Your objective =>
Wherever the string "rosy" shows up in the records below, return that line.

[Data excerpts]
# # #

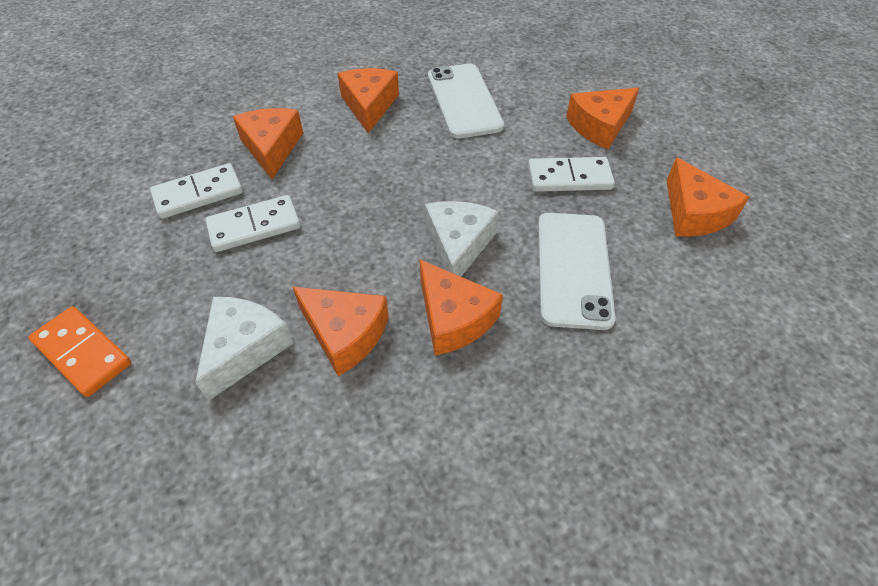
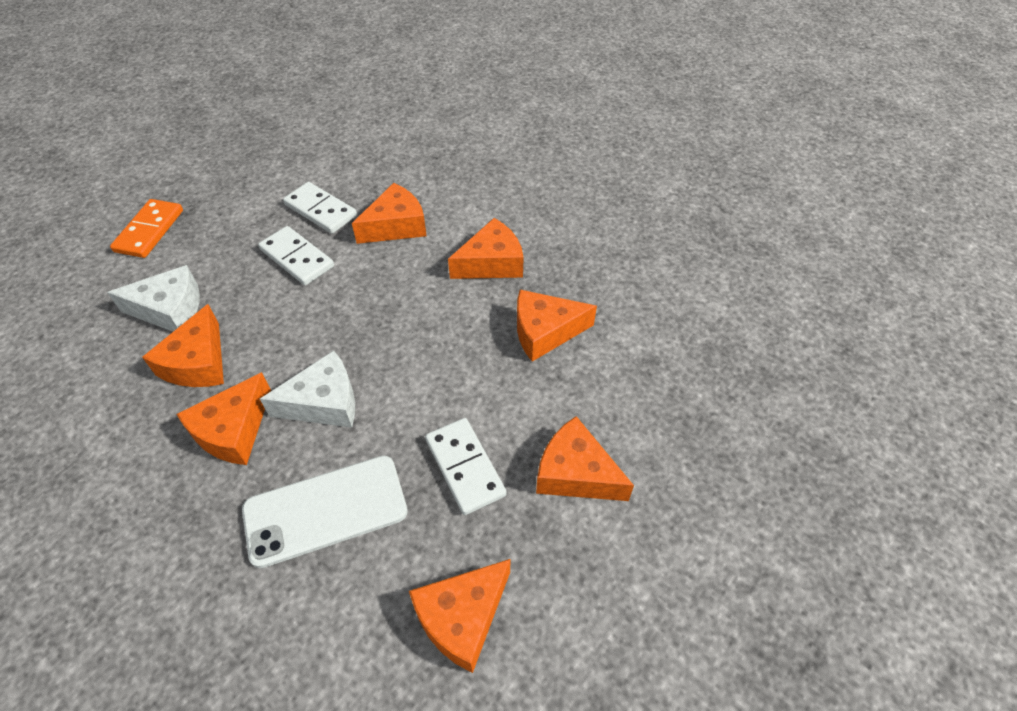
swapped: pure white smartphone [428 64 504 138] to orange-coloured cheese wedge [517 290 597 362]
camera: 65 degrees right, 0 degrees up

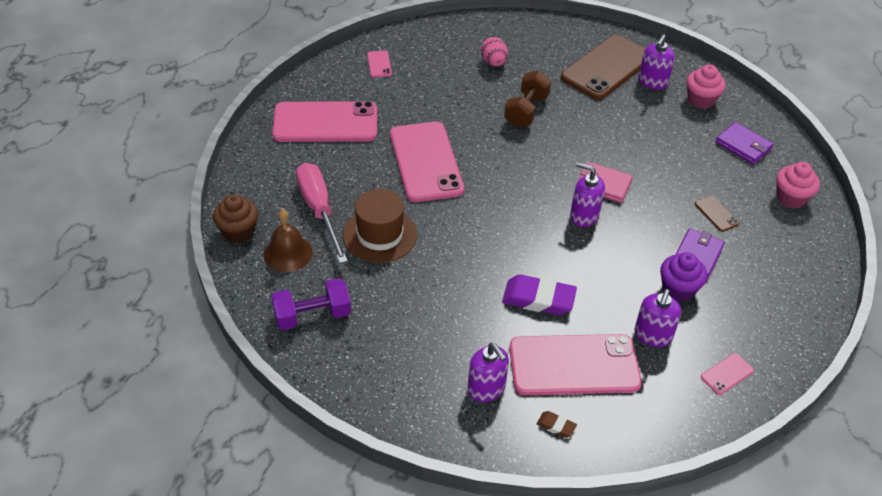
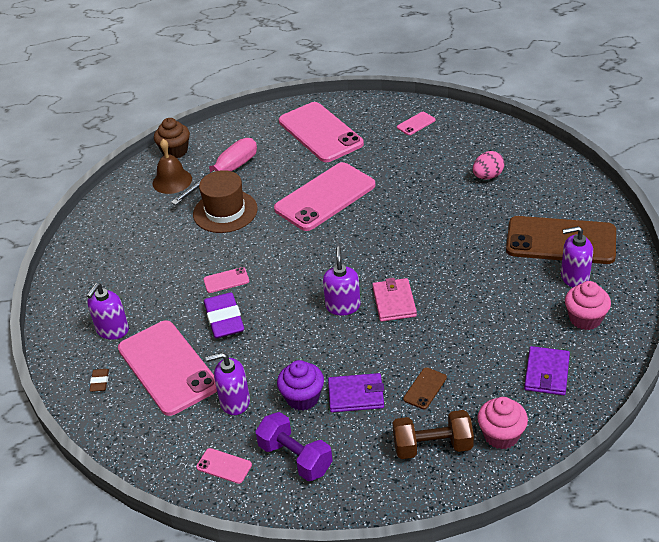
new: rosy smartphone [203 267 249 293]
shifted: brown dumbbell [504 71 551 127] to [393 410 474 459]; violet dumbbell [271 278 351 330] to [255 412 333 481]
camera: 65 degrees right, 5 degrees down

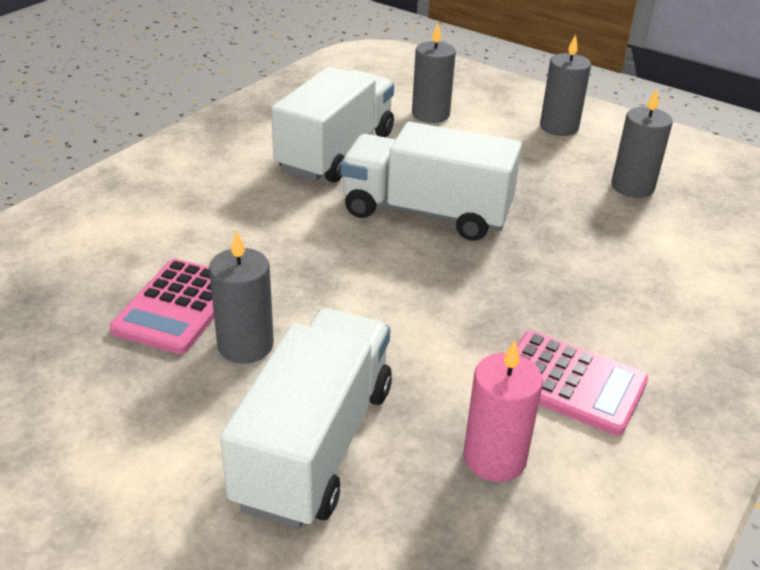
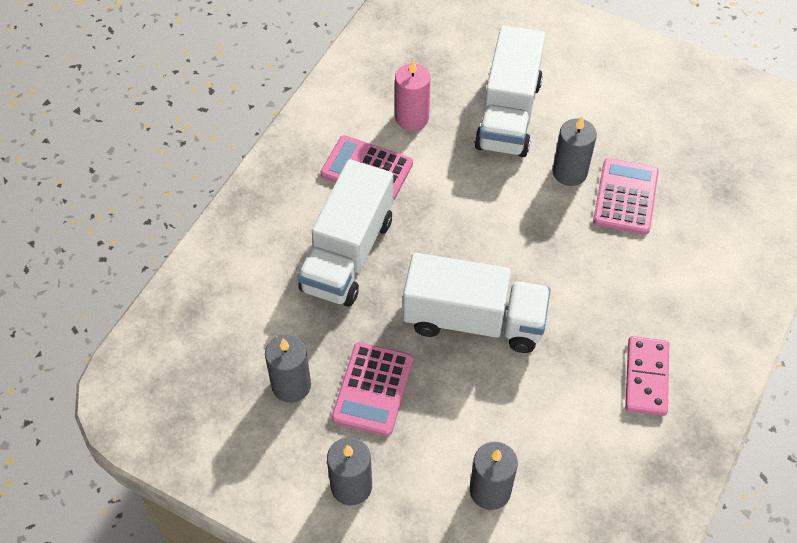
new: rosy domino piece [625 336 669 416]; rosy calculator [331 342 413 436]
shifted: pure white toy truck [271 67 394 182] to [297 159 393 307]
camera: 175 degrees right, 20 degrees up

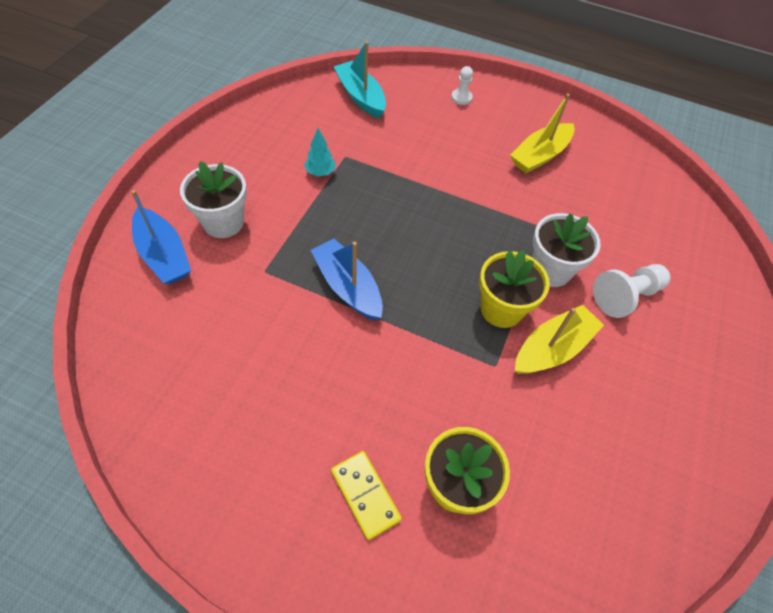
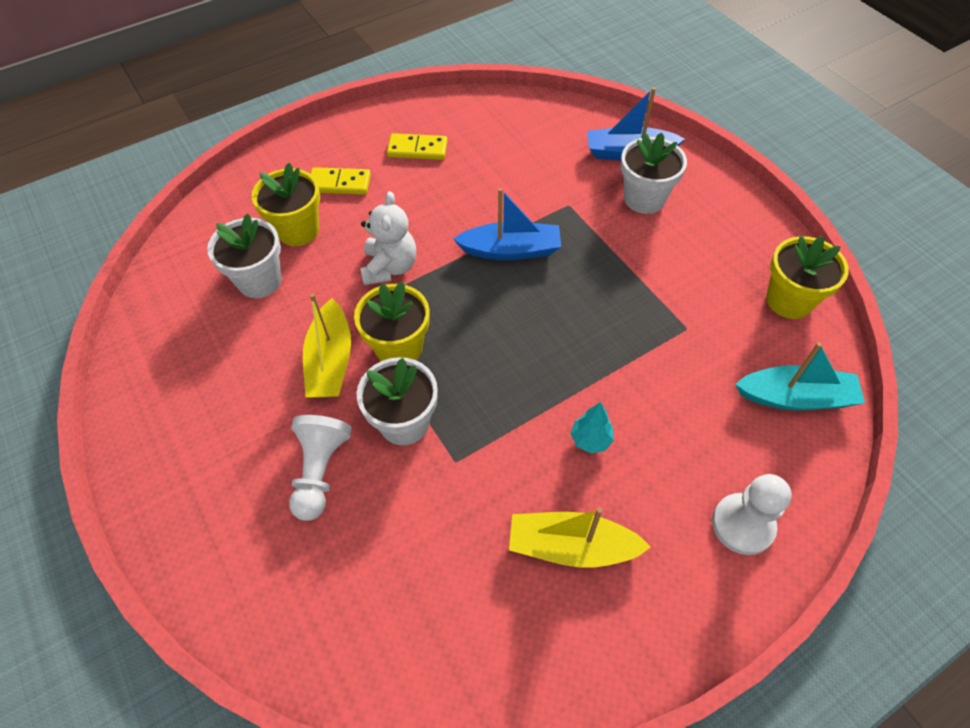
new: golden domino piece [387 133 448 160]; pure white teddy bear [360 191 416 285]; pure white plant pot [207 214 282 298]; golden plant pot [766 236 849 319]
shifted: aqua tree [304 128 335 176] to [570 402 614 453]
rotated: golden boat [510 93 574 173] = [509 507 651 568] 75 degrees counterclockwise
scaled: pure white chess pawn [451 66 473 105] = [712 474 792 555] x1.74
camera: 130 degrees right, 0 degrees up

# # #

Final answer =>
new: rosy smartphone [203 267 249 293]
new: rosy domino piece [625 336 669 416]; rosy calculator [331 342 413 436]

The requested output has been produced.